# Task instructions
Look through the records below for the line holding "IC102 pin THR: CT -> none". Write it out exactly, with each following line through the line holding "U1 pin PB0: none -> TEMP".

Extracted records:
◇ ◇ ◇ ◇

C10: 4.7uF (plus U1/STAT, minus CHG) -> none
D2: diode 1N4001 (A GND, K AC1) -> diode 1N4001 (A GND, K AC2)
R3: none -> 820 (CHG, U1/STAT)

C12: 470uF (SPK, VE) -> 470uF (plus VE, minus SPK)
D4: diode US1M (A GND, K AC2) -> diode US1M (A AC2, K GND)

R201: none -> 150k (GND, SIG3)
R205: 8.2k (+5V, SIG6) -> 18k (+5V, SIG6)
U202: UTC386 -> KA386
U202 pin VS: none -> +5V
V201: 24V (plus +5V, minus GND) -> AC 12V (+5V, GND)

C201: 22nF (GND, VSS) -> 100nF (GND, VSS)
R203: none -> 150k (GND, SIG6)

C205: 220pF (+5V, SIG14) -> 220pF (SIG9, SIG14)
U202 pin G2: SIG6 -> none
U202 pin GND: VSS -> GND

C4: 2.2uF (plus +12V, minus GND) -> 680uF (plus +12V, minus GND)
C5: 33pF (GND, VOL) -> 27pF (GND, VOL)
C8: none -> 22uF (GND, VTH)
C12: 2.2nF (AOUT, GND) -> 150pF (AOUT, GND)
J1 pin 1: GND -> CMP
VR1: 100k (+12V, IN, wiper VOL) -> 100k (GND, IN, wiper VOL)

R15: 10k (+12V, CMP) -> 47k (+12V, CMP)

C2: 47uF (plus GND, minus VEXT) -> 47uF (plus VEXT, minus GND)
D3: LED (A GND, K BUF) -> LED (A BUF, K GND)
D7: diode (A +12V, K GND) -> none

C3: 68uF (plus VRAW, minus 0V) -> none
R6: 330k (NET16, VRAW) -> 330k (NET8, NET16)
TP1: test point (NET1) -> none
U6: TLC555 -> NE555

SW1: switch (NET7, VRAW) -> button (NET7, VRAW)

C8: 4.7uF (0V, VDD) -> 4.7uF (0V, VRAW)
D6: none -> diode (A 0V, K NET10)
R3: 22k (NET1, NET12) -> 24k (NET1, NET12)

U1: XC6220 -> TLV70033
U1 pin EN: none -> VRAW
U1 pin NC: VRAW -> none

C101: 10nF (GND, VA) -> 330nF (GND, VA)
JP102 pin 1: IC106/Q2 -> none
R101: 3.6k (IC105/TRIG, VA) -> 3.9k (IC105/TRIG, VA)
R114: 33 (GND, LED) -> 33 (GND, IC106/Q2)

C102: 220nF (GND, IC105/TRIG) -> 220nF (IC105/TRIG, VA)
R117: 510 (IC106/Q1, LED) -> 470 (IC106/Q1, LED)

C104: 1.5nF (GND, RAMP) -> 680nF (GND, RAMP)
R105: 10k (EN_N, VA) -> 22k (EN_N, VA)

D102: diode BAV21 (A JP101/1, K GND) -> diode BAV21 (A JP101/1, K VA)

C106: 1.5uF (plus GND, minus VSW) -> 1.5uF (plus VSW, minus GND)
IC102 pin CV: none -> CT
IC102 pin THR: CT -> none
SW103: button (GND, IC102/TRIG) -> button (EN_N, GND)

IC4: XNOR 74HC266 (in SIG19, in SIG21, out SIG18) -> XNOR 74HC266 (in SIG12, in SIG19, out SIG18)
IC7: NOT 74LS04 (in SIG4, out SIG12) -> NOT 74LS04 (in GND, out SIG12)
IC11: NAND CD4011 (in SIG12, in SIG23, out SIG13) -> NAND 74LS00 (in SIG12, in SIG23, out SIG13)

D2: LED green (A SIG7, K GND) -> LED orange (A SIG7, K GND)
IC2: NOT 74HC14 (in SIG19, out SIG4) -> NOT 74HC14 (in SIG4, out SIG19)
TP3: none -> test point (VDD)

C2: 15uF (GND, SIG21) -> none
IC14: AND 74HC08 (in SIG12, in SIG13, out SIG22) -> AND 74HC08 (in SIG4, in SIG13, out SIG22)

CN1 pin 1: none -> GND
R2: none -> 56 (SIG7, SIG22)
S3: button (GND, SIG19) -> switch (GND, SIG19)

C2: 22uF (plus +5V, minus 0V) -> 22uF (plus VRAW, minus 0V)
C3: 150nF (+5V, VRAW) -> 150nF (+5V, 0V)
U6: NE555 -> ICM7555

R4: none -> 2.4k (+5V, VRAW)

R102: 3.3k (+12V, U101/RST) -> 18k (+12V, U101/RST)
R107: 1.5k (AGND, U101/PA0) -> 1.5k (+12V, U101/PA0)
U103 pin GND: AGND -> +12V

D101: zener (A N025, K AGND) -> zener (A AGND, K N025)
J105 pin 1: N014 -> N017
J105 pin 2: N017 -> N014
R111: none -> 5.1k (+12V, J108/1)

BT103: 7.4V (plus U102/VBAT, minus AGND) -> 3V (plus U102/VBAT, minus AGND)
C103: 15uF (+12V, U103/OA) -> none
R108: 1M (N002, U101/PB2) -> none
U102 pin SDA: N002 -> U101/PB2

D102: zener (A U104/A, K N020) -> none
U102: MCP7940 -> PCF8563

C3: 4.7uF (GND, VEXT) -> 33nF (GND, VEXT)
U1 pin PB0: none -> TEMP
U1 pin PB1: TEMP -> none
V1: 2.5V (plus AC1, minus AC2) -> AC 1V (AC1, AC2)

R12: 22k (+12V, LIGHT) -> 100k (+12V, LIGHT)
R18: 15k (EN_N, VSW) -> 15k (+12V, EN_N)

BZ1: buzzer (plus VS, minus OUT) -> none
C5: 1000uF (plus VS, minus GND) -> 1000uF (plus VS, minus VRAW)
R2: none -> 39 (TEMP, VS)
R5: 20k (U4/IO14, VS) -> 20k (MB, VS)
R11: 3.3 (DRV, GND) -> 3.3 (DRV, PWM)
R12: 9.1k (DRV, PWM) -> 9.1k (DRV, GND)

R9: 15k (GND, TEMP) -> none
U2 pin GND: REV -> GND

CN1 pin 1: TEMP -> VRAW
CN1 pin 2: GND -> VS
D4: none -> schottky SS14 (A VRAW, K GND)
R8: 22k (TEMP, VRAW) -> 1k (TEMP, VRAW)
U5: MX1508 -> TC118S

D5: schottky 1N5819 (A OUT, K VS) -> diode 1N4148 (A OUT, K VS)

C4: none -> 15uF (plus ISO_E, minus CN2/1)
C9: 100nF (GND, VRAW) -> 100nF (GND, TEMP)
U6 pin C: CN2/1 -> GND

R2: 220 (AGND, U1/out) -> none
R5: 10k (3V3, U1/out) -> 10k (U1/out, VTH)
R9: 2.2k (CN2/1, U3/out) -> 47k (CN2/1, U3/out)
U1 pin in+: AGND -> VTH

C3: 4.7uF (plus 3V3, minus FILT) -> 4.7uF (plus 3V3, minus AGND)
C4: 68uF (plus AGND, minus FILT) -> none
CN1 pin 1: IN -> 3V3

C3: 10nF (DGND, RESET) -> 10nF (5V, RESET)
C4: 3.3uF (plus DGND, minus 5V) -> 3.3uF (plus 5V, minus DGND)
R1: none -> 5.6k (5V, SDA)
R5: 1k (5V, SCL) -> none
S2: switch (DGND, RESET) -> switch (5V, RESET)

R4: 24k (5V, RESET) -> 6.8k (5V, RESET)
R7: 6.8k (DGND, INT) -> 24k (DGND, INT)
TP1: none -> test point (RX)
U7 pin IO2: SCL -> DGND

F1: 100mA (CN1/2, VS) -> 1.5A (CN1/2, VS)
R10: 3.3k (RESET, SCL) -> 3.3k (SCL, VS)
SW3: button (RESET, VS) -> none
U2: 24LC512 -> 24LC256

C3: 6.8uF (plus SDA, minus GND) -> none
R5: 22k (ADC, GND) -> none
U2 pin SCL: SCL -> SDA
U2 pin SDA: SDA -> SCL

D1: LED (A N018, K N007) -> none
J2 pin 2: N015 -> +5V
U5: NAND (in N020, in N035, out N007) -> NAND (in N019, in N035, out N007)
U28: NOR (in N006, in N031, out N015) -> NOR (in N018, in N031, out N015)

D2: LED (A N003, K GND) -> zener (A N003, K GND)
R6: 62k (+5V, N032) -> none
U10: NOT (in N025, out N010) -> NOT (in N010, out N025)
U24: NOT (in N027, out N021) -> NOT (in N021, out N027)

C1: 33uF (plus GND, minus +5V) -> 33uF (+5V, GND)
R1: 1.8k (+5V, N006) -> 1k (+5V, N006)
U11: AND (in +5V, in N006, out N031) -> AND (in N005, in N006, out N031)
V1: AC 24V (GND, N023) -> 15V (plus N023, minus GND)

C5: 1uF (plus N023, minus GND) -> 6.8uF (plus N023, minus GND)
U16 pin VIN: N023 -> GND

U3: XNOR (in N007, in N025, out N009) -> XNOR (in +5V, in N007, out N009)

◇ ◇ ◇ ◇

# Answer for the task
IC102 pin THR: CT -> none
SW103: button (GND, IC102/TRIG) -> button (EN_N, GND)

IC4: XNOR 74HC266 (in SIG19, in SIG21, out SIG18) -> XNOR 74HC266 (in SIG12, in SIG19, out SIG18)
IC7: NOT 74LS04 (in SIG4, out SIG12) -> NOT 74LS04 (in GND, out SIG12)
IC11: NAND CD4011 (in SIG12, in SIG23, out SIG13) -> NAND 74LS00 (in SIG12, in SIG23, out SIG13)

D2: LED green (A SIG7, K GND) -> LED orange (A SIG7, K GND)
IC2: NOT 74HC14 (in SIG19, out SIG4) -> NOT 74HC14 (in SIG4, out SIG19)
TP3: none -> test point (VDD)

C2: 15uF (GND, SIG21) -> none
IC14: AND 74HC08 (in SIG12, in SIG13, out SIG22) -> AND 74HC08 (in SIG4, in SIG13, out SIG22)

CN1 pin 1: none -> GND
R2: none -> 56 (SIG7, SIG22)
S3: button (GND, SIG19) -> switch (GND, SIG19)

C2: 22uF (plus +5V, minus 0V) -> 22uF (plus VRAW, minus 0V)
C3: 150nF (+5V, VRAW) -> 150nF (+5V, 0V)
U6: NE555 -> ICM7555

R4: none -> 2.4k (+5V, VRAW)

R102: 3.3k (+12V, U101/RST) -> 18k (+12V, U101/RST)
R107: 1.5k (AGND, U101/PA0) -> 1.5k (+12V, U101/PA0)
U103 pin GND: AGND -> +12V

D101: zener (A N025, K AGND) -> zener (A AGND, K N025)
J105 pin 1: N014 -> N017
J105 pin 2: N017 -> N014
R111: none -> 5.1k (+12V, J108/1)

BT103: 7.4V (plus U102/VBAT, minus AGND) -> 3V (plus U102/VBAT, minus AGND)
C103: 15uF (+12V, U103/OA) -> none
R108: 1M (N002, U101/PB2) -> none
U102 pin SDA: N002 -> U101/PB2

D102: zener (A U104/A, K N020) -> none
U102: MCP7940 -> PCF8563

C3: 4.7uF (GND, VEXT) -> 33nF (GND, VEXT)
U1 pin PB0: none -> TEMP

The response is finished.